## TO DO
From the line containing "camera: 30 degrees right, 0 degrees up" onward, retype each line of the entries below exactly, last line included.
[DATA FOR THIS EXERCISE — start]
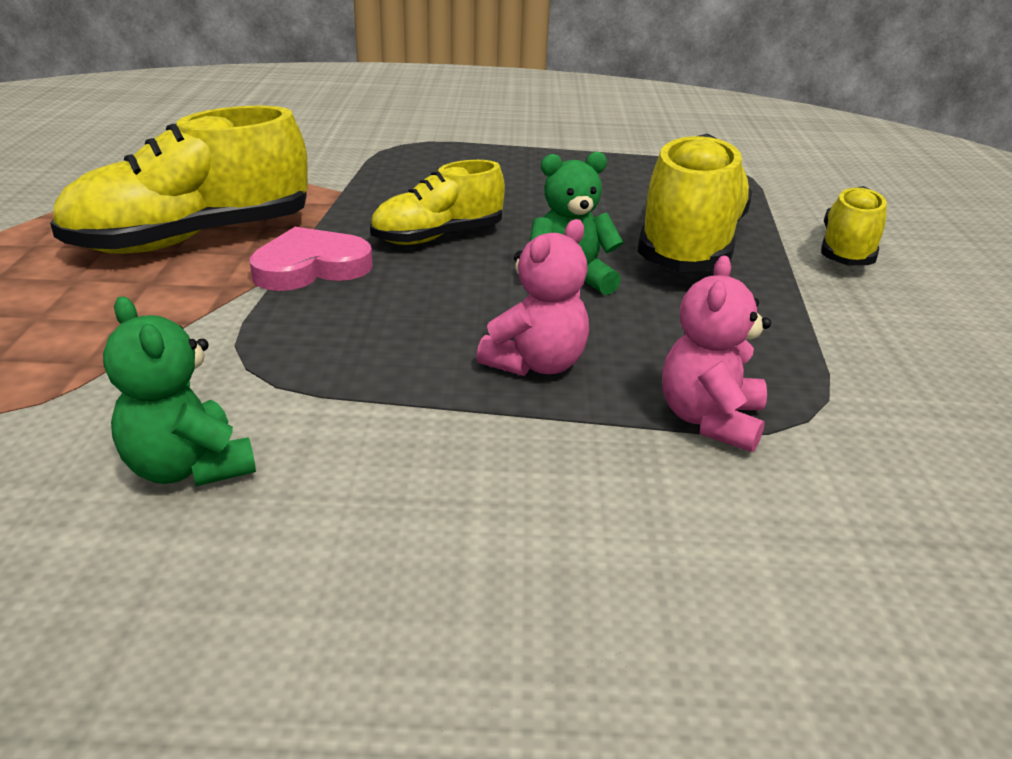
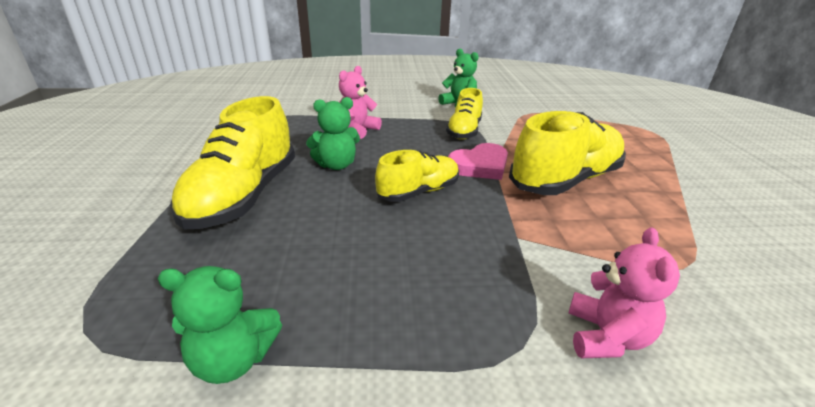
camera: 175 degrees right, 0 degrees up
(609, 152) = (234, 359): none -> green teddy bear
(710, 420) = (298, 117): pink teddy bear -> pink teddy bear (606, 337)
(847, 251) = (128, 199): yellow shoe -> yellow shoe (464, 131)

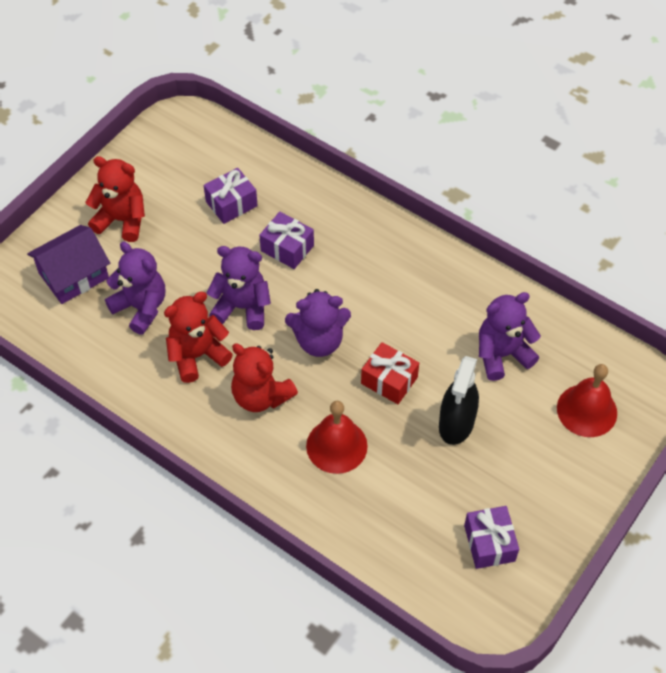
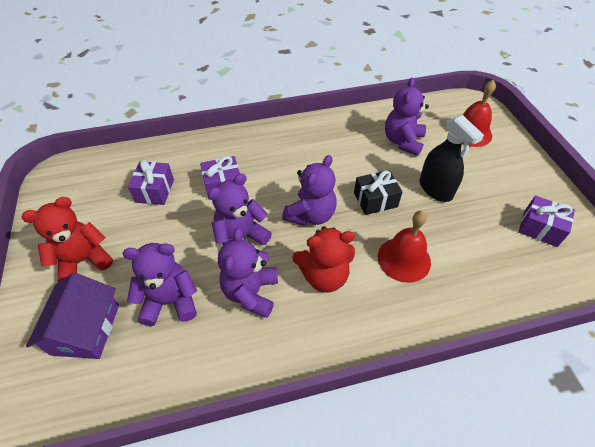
camera: 50 degrees left, 5 degrees down
(197, 355) = (251, 293): red teddy bear -> purple teddy bear
(389, 380) = (375, 200): red gift -> black gift

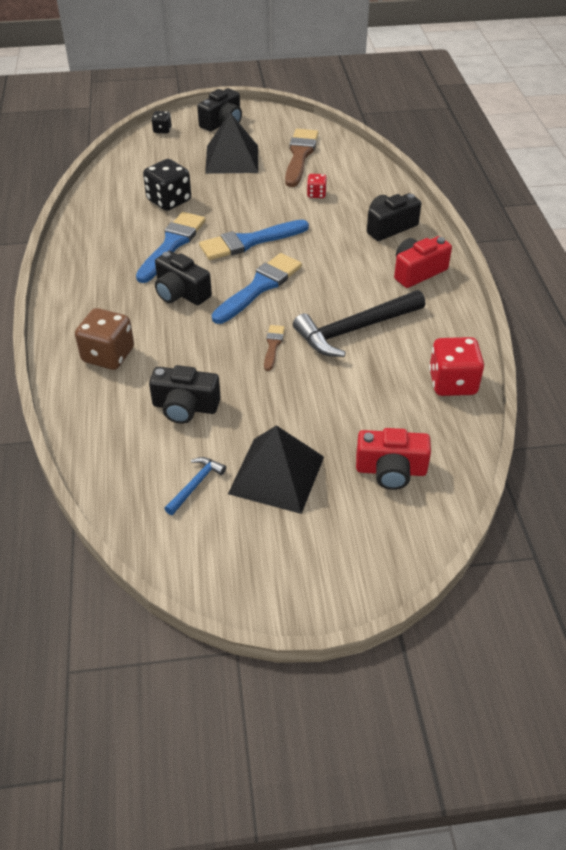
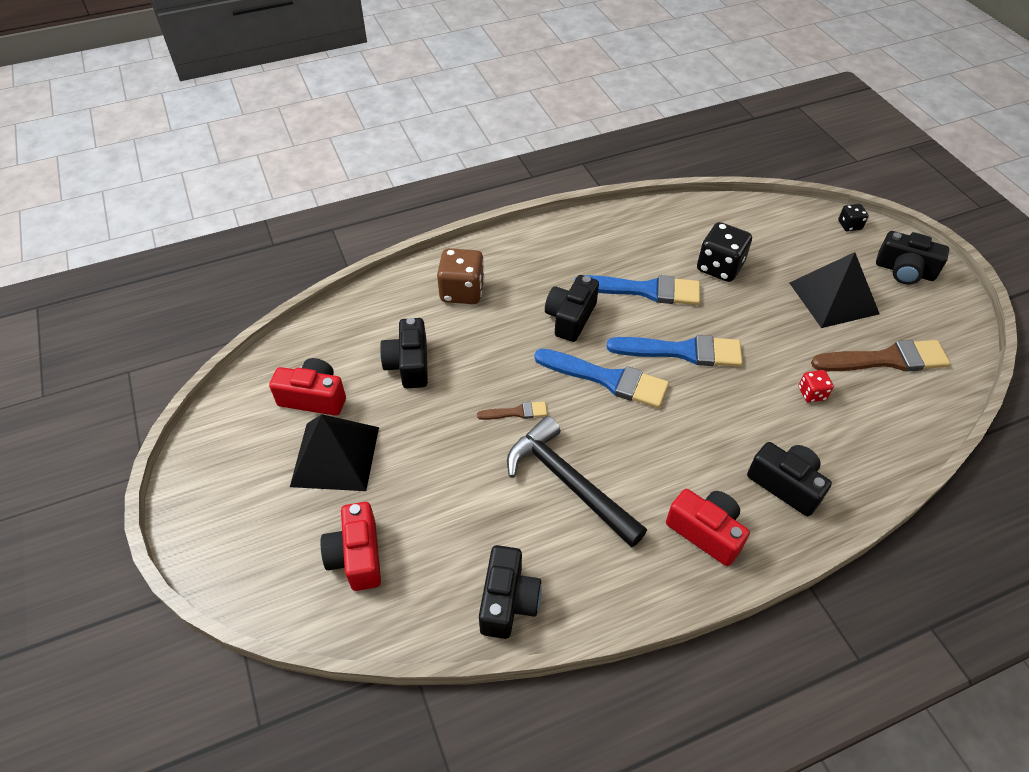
camera: 75 degrees right, 5 degrees up
(196, 485) = (314, 397): blue hammer -> red camera
(249, 242) = (682, 351): blue brush -> blue brush turned 135 degrees clockwise
(452, 383) = (508, 601): red dice -> black camera

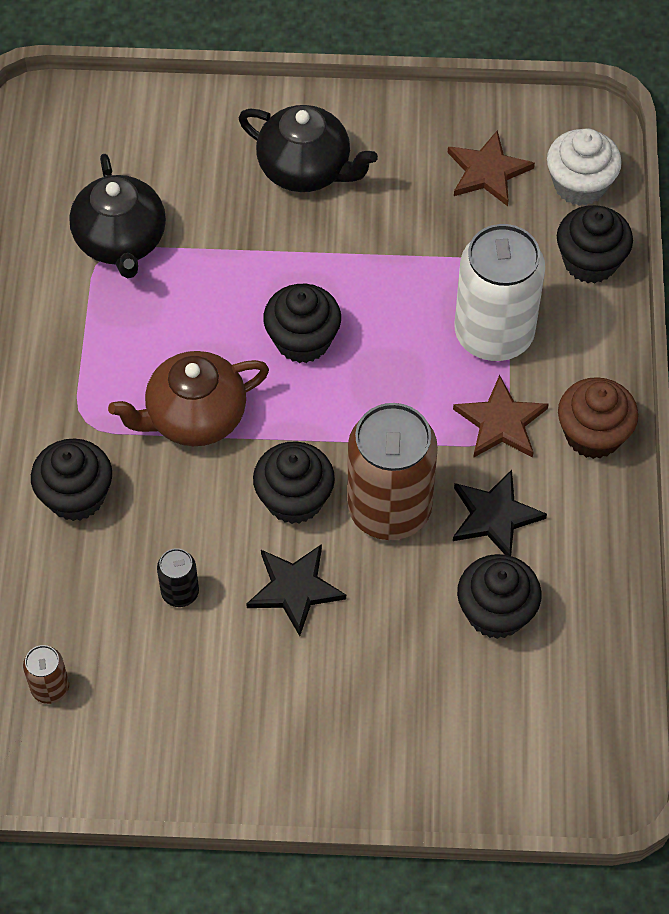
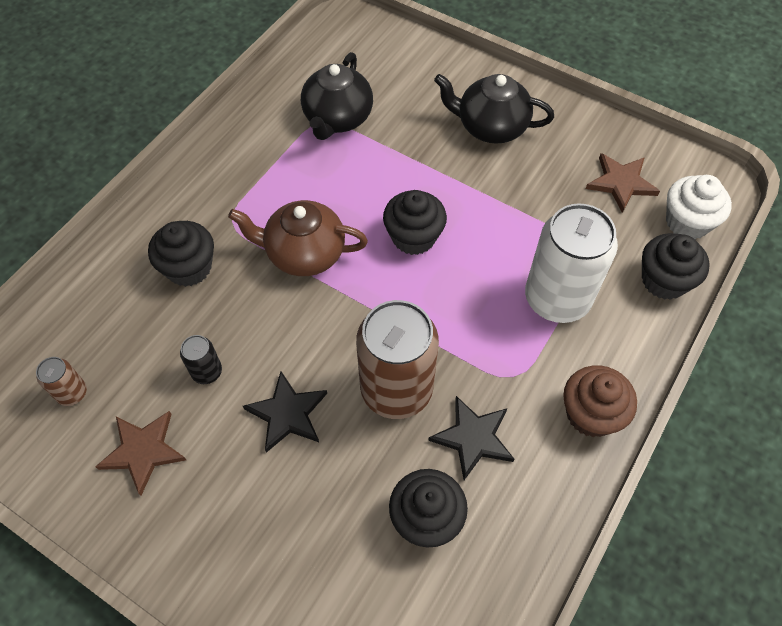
camera: 30 degrees right, 0 degrees up
(294, 499) = (332, 346): black cupcake -> none
(306, 169) = (490, 127): black teapot -> black teapot turned 135 degrees clockwise
(501, 422) = (522, 367): brown star -> brown star (143, 451)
[DATA FOR THIS EXERCISE — finish]
## RESULT BELOW
camera: 30 degrees right, 0 degrees up
(294, 499) = (332, 346): black cupcake -> none
(306, 169) = (490, 127): black teapot -> black teapot turned 135 degrees clockwise
(501, 422) = (522, 367): brown star -> brown star (143, 451)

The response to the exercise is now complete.